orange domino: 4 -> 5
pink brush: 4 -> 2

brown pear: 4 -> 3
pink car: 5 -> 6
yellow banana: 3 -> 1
---
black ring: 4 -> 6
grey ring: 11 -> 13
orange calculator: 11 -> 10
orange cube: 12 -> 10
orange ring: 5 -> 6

WORK REQUIRED: The answer should be a single number: how many lines of the entries hold "orange".

RESPONSE: 4